* Data extracted from a collection:
○ ○ ○ ○

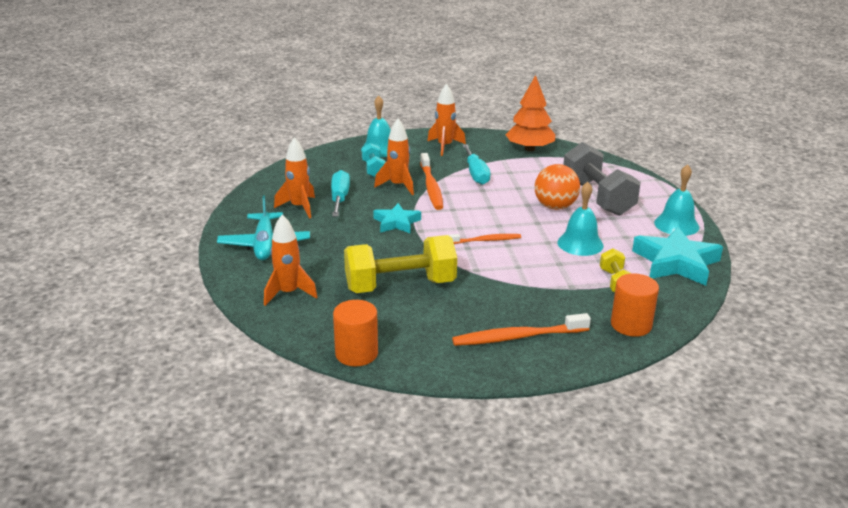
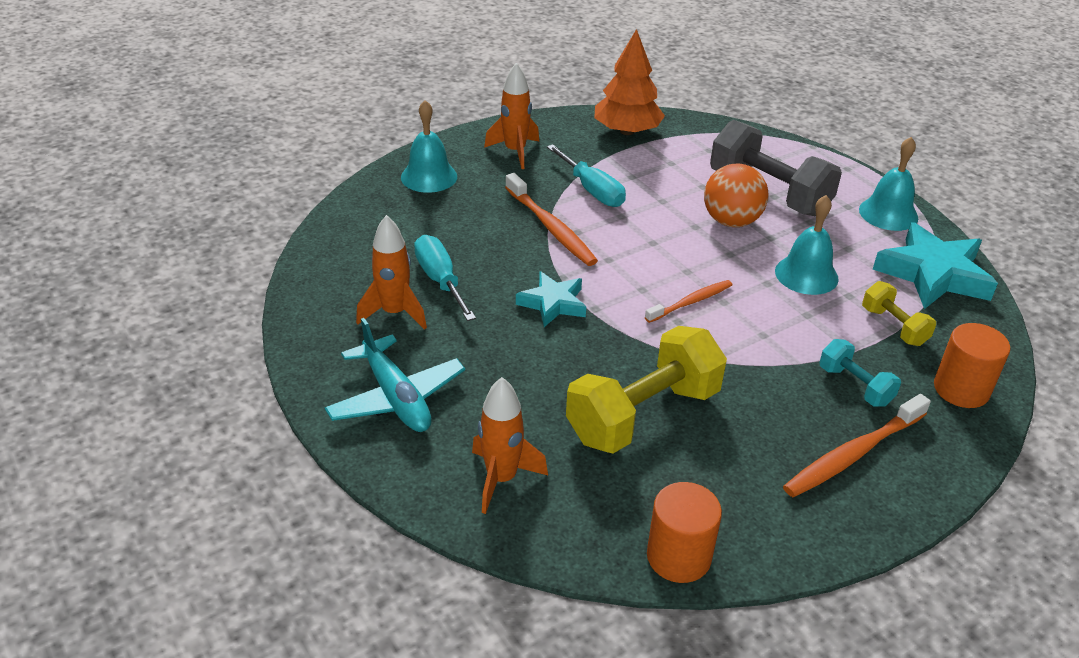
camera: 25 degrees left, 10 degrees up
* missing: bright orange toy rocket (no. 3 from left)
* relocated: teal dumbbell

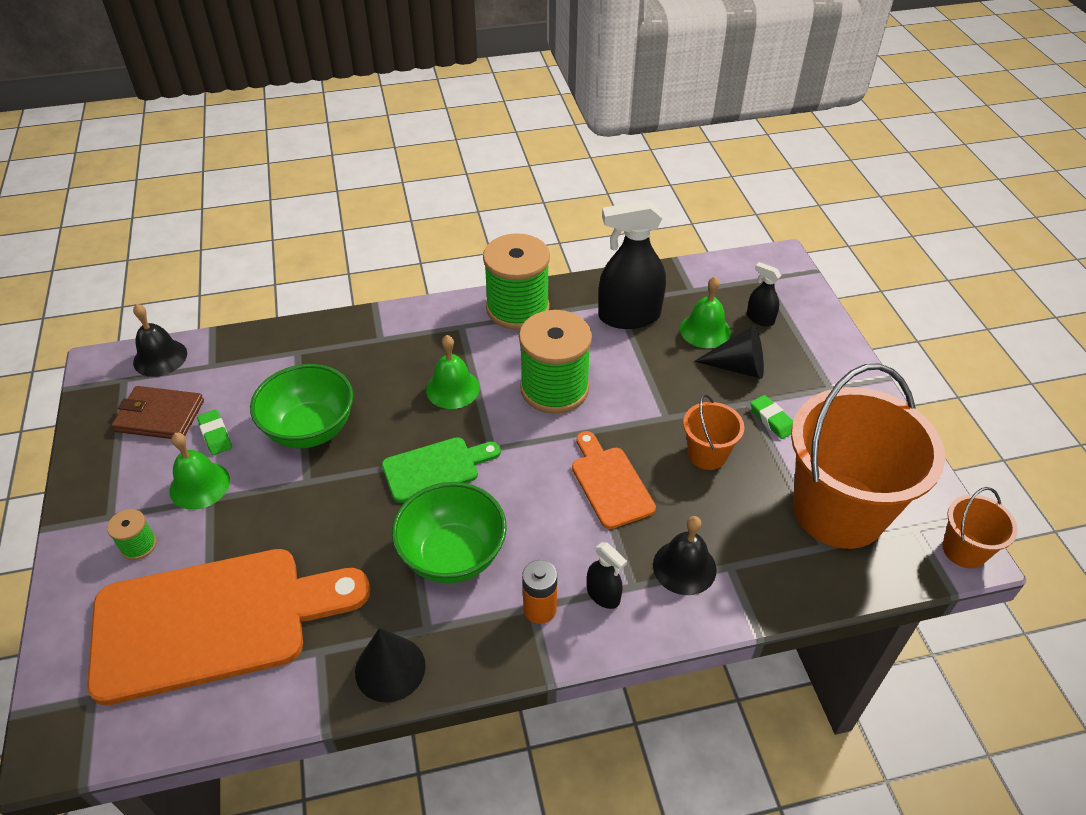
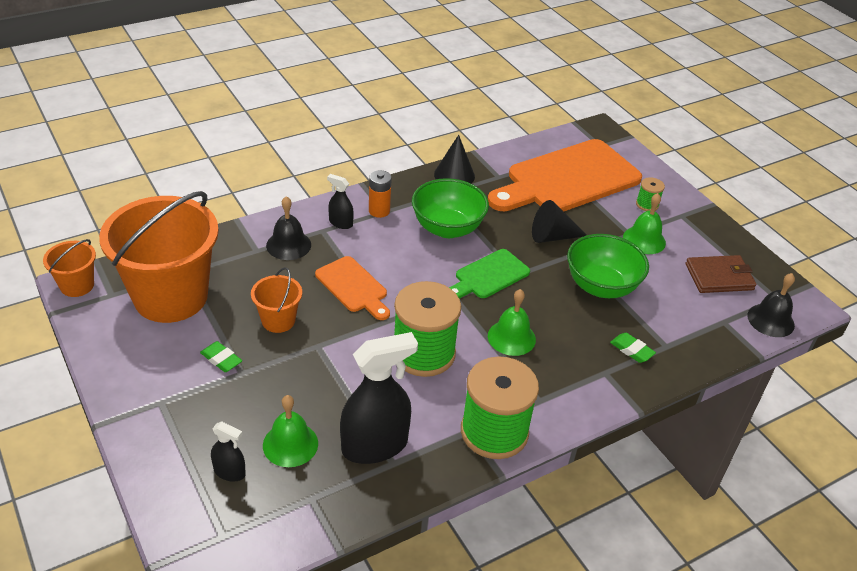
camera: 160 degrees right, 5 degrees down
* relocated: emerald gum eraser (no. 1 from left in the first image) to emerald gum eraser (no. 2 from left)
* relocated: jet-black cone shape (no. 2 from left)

○ ○ ○ ○

* Problem to solve:
In your copy of the records above, include no pictures and match every line exactly.

* Exercise response:
camera: 25 degrees left, 10 degrees up
* missing: bright orange toy rocket (no. 3 from left)
* relocated: teal dumbbell

camera: 160 degrees right, 5 degrees down
* relocated: emerald gum eraser (no. 1 from left in the first image) to emerald gum eraser (no. 2 from left)
* relocated: jet-black cone shape (no. 2 from left)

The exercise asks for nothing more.